> What is asked:
Quote everything from the very start of the items below down through the line containing "15: (1277, 11)", with both ends included, and reproduce each line character for character.

> Records provided:
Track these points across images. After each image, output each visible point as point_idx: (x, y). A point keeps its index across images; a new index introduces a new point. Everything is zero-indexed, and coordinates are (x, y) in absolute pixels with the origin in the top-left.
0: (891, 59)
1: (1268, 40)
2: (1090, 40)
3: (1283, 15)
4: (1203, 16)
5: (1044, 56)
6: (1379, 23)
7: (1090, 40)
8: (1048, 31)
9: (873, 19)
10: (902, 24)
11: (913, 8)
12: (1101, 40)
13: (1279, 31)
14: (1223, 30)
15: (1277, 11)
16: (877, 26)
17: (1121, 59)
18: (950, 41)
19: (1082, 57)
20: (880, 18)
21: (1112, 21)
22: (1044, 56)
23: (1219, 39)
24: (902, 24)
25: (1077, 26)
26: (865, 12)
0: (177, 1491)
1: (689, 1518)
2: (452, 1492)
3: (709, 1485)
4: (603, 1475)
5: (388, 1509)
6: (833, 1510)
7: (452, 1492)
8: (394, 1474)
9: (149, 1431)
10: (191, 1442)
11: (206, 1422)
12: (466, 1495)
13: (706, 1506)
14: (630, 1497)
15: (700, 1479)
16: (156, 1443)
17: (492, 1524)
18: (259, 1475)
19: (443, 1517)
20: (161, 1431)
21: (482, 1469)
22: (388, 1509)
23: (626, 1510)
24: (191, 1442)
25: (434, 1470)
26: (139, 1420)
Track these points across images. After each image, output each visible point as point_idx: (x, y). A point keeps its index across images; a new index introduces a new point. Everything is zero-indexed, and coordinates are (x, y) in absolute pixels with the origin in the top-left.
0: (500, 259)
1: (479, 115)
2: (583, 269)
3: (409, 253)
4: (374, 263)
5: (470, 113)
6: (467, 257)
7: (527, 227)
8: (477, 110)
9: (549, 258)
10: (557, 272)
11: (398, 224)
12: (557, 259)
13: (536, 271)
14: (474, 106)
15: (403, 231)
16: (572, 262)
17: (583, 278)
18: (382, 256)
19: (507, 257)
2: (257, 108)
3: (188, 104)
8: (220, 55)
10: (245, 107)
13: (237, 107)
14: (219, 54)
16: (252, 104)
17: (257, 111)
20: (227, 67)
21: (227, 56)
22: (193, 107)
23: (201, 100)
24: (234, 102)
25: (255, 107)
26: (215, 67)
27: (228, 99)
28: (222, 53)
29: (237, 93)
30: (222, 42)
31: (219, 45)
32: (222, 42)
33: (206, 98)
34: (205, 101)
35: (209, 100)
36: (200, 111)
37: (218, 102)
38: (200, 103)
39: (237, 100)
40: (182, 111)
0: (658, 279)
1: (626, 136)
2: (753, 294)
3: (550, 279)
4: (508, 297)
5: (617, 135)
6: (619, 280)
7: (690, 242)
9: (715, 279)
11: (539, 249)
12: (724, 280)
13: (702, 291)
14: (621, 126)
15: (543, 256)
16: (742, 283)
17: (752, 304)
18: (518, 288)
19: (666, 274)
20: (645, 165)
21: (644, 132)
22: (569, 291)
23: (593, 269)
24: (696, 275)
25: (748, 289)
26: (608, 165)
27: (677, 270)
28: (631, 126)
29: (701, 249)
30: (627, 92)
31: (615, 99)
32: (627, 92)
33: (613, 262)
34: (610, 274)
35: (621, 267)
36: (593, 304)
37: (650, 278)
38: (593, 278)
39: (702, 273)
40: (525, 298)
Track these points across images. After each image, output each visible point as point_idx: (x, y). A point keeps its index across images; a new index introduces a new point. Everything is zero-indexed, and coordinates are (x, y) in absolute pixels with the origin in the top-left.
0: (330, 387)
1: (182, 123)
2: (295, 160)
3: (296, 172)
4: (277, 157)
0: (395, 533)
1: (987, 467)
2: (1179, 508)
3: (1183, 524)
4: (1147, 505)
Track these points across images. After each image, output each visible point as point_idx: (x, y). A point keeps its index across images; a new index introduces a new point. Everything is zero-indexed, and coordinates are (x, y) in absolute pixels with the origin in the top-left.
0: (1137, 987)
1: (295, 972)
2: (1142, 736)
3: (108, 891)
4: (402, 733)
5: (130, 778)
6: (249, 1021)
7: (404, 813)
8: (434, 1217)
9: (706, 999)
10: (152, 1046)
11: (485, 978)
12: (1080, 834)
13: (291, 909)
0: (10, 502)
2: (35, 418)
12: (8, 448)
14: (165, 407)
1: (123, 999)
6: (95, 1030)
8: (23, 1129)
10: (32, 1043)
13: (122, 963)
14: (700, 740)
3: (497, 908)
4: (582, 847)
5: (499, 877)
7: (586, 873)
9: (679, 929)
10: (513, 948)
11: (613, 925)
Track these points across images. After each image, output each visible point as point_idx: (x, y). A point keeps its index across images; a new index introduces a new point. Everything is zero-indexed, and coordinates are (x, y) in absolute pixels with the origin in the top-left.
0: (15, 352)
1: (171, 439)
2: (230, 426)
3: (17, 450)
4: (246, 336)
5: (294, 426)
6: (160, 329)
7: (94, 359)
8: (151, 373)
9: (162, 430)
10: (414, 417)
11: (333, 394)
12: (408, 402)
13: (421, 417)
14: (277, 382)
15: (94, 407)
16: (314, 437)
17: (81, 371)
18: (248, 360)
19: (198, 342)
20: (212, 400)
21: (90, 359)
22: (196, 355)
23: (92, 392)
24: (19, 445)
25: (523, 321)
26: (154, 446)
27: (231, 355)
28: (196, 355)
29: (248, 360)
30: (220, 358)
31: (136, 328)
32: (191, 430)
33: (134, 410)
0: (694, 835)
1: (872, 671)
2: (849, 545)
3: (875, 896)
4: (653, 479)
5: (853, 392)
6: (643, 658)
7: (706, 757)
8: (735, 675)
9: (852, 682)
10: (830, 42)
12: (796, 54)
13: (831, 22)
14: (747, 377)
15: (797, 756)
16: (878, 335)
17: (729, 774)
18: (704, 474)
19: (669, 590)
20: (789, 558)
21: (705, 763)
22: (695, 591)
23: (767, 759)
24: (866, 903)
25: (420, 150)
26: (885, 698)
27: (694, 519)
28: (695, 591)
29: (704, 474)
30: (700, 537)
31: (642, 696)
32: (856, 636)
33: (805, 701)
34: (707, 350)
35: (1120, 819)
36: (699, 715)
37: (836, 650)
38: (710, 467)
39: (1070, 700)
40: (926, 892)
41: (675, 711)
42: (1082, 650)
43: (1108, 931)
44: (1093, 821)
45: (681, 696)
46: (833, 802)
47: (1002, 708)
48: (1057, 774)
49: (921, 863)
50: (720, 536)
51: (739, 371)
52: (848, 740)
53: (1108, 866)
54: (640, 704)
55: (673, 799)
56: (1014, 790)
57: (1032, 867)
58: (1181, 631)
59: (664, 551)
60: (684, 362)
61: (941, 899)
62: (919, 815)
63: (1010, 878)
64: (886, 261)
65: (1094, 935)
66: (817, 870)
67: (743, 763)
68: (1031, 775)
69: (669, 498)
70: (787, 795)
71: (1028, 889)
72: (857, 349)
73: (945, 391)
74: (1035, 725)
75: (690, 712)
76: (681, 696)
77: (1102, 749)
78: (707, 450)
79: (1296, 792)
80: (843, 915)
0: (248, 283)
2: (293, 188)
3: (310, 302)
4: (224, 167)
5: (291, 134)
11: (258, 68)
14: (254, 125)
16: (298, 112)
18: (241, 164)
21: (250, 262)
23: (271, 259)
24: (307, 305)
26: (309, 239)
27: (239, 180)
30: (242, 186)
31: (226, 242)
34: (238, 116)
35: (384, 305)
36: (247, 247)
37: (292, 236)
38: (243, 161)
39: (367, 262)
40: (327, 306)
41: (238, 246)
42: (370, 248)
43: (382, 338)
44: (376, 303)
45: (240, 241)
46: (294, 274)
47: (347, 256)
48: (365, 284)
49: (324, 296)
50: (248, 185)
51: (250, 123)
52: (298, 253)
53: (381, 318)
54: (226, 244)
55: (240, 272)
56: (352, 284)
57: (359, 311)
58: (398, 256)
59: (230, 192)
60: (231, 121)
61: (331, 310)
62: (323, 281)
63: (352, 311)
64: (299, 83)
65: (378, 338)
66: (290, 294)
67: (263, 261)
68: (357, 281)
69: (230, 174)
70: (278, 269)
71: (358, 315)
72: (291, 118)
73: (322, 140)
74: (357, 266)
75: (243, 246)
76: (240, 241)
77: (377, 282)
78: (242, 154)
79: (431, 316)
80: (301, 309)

> Solution to this problem:
Track these points across images. After each image, output each visible point as point_idx: (x, y). A point keeps its index across images; a new index introduces a new point. Everything is zero-indexed, and coordinates are (x, y) in absolute pixels with the origin in the top-left.
0: (891, 59)
1: (1268, 40)
2: (1090, 40)
3: (1283, 15)
4: (1203, 16)
5: (1044, 56)
6: (1379, 23)
7: (1090, 40)
8: (1048, 31)
9: (873, 19)
10: (902, 24)
11: (913, 8)
12: (1101, 40)
13: (1279, 31)
14: (1223, 30)
15: (1277, 11)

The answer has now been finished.